Exercise description: Once the line with "building: [287,70,339,121] -> none" is found in the data, output it and each following line exactly, up to and including the line with "building: [187,430,258,484] ->", and nothing before or after.

Start of Block

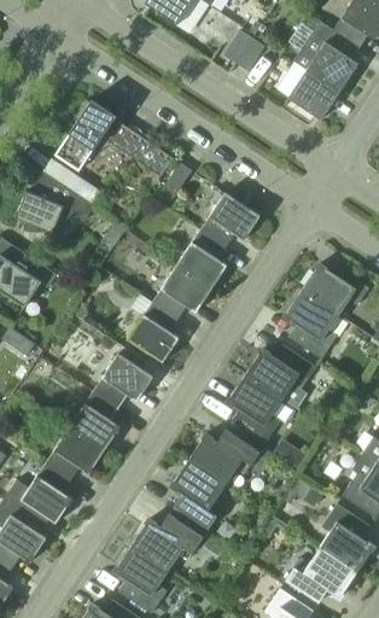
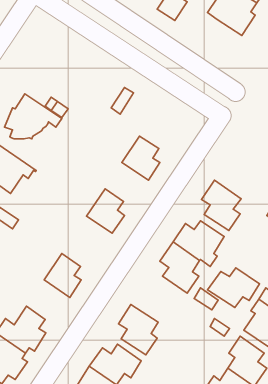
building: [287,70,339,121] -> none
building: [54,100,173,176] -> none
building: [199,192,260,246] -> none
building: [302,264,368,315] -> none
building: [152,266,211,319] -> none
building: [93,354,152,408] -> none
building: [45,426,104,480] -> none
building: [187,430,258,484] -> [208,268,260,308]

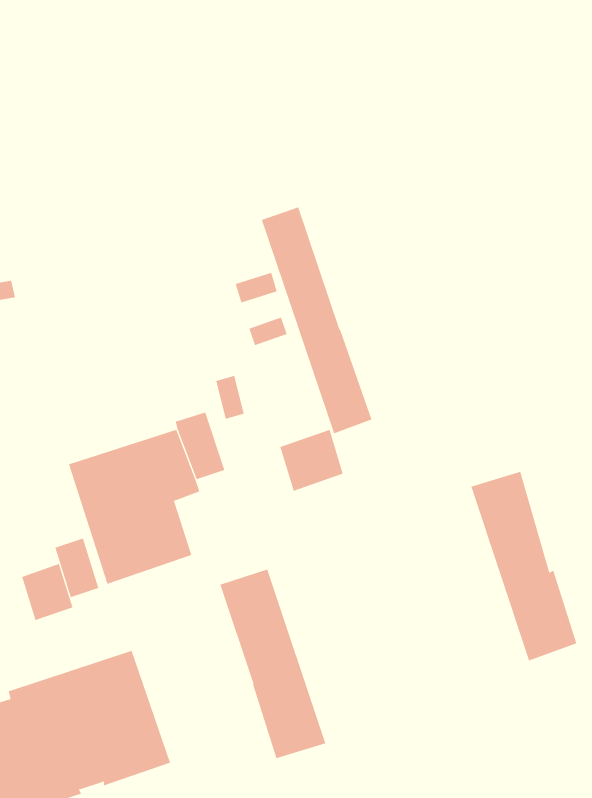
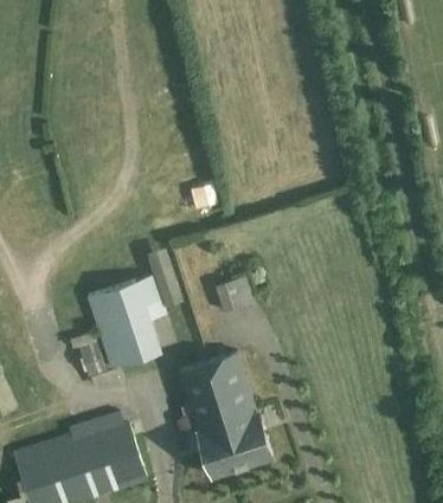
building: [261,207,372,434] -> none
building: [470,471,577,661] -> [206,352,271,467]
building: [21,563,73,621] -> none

End of Block
Start of Block

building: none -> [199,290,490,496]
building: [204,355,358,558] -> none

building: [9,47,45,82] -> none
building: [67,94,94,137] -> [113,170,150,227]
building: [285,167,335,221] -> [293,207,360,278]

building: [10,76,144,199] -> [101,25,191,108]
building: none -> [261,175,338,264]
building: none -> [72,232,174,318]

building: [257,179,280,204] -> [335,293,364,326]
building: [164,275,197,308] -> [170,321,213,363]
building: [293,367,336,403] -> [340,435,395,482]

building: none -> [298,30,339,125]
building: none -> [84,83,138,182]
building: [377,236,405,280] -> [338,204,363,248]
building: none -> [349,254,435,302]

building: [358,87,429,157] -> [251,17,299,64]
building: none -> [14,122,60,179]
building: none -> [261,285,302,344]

End of Block

Response area:
building: [287,70,339,121] -> none
building: [54,100,173,176] -> none
building: [199,192,260,246] -> none
building: [302,264,368,315] -> none
building: [152,266,211,319] -> none
building: [93,354,152,408] -> none
building: [45,426,104,480] -> none
building: [187,430,258,484] -> [208,268,260,308]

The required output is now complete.